Task description ::
Lines from the one containing "red shoe: 2 -> 1" to the end of the records, both ends included and exactly as written, are the whole answer, and no pictures go in it.

[Opening Source records section]

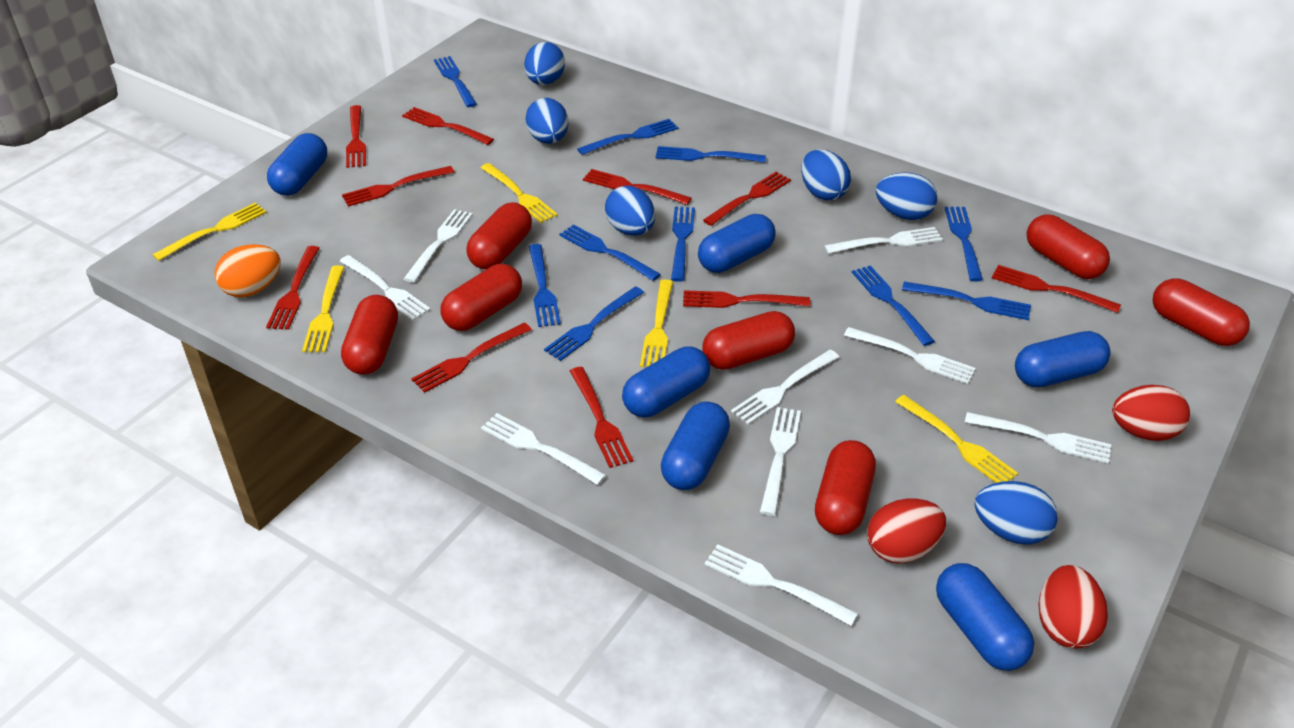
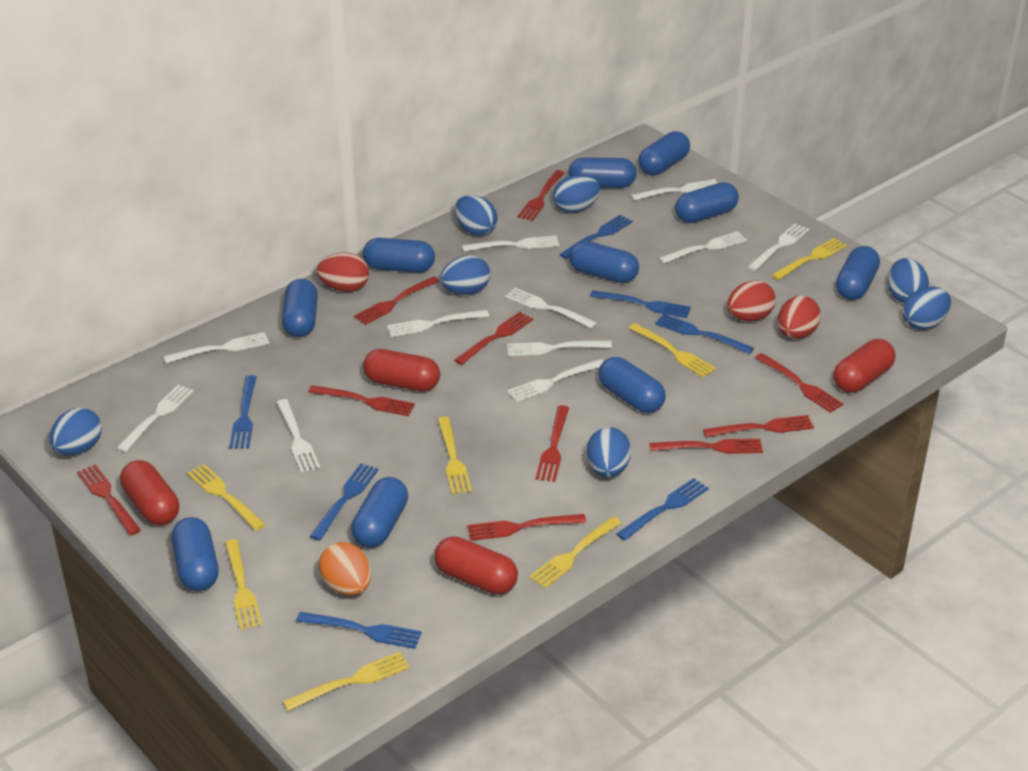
blue capsule: 6 -> 10
blue egg: 6 -> 7
blue fork: 10 -> 7
red capsule: 7 -> 4
white fork: 9 -> 11
yellow fork: 5 -> 7

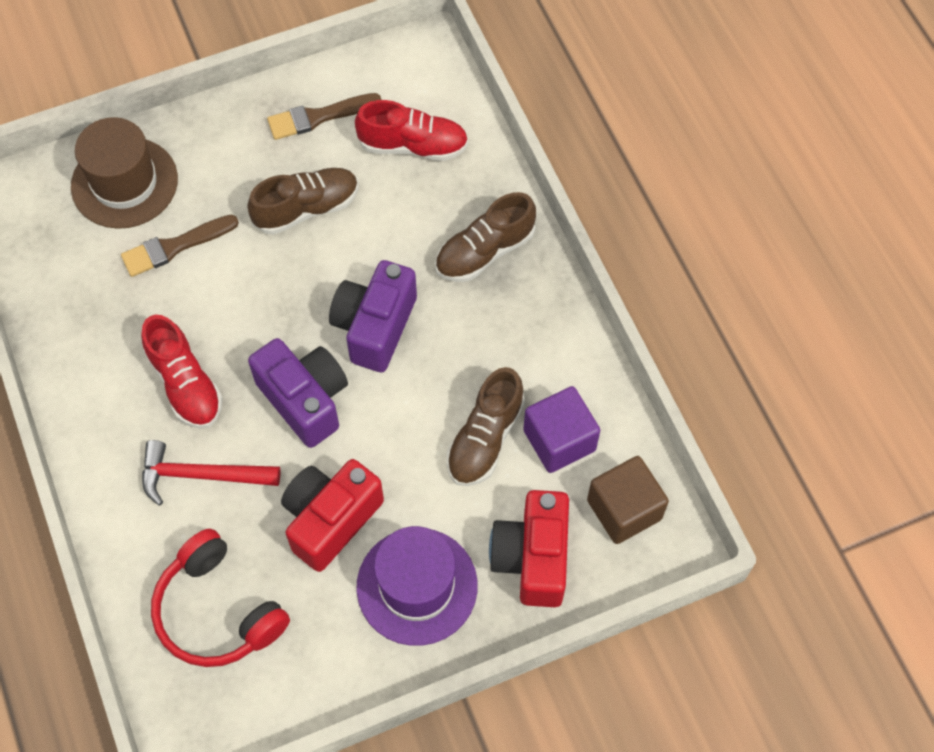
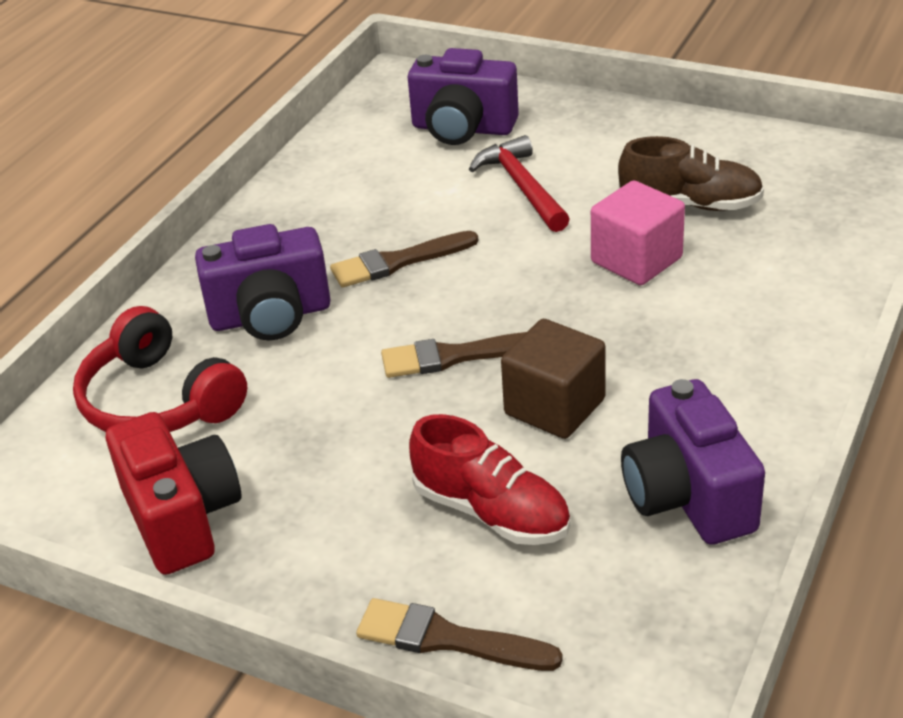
brown brush: 2 -> 3
brown hat: 1 -> 0
brown shoe: 3 -> 1
pink cube: 0 -> 1
purple camera: 2 -> 3
purple cube: 1 -> 0
purple hat: 1 -> 0
red camera: 2 -> 1
red shoe: 2 -> 1

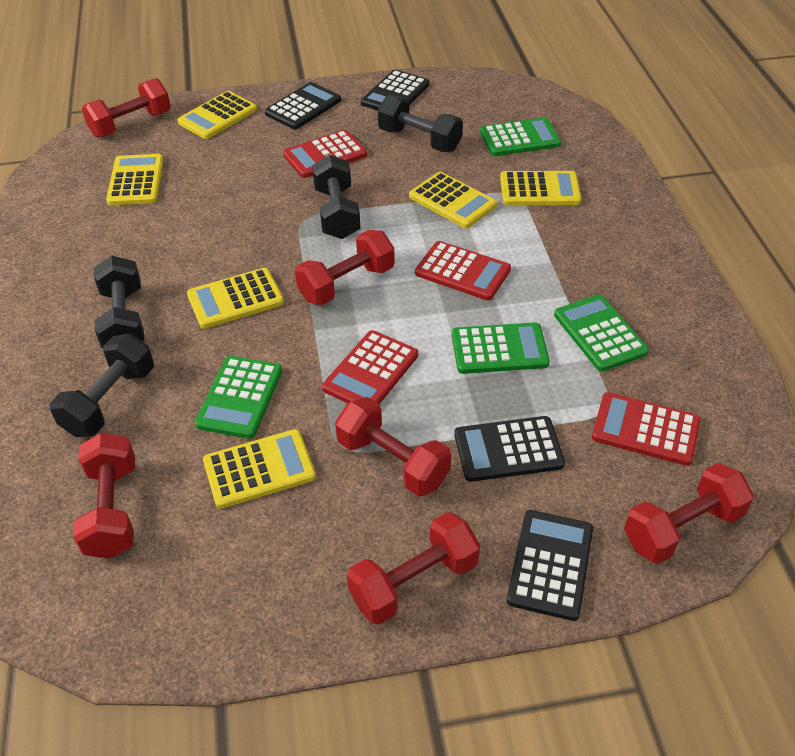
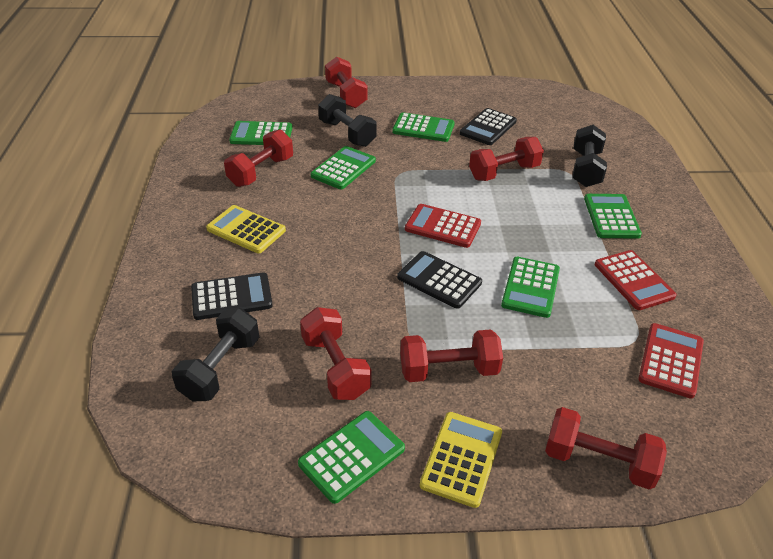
black calculator: 4 -> 3
black dumbbell: 4 -> 3
green calculator: 4 -> 6
red calculator: 4 -> 3
yellow calculator: 6 -> 2

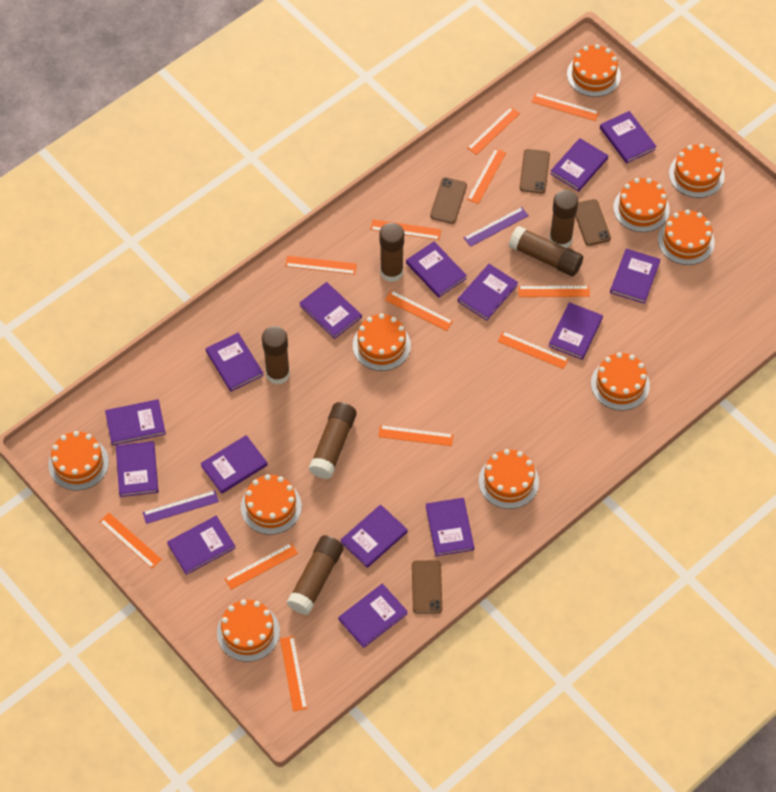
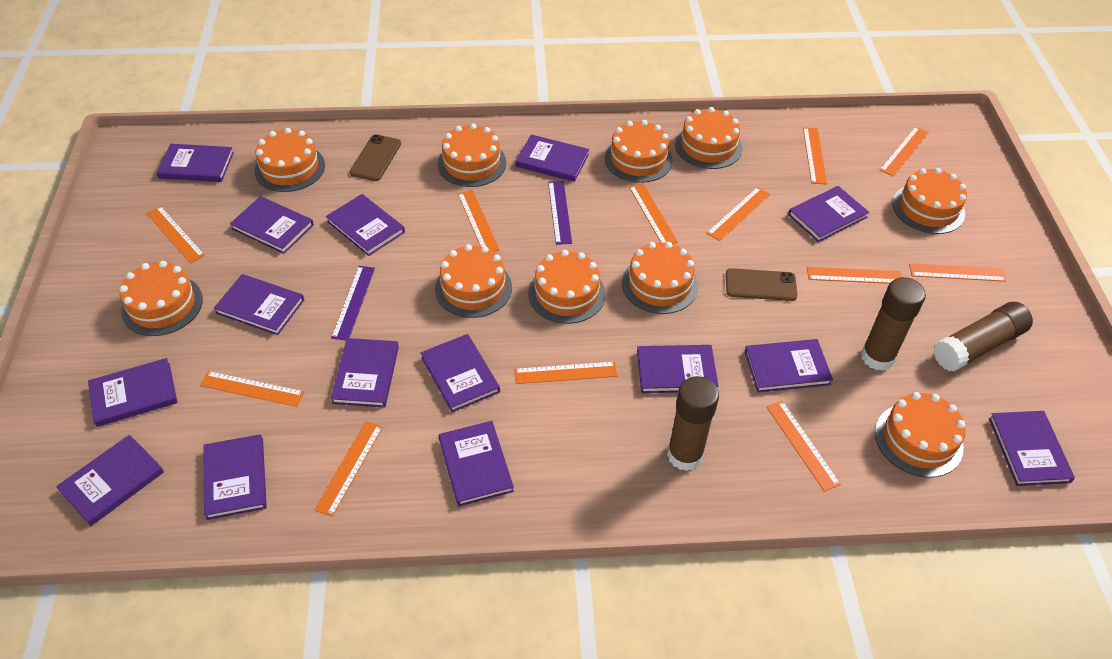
brown glue stick: 6 -> 3
brown phone: 4 -> 2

[Closing Source records section]

Exercise solution ::
red shoe: 2 -> 1

black calculator: 4 -> 3
black dumbbell: 4 -> 3
green calculator: 4 -> 6
red calculator: 4 -> 3
yellow calculator: 6 -> 2

brown glue stick: 6 -> 3
brown phone: 4 -> 2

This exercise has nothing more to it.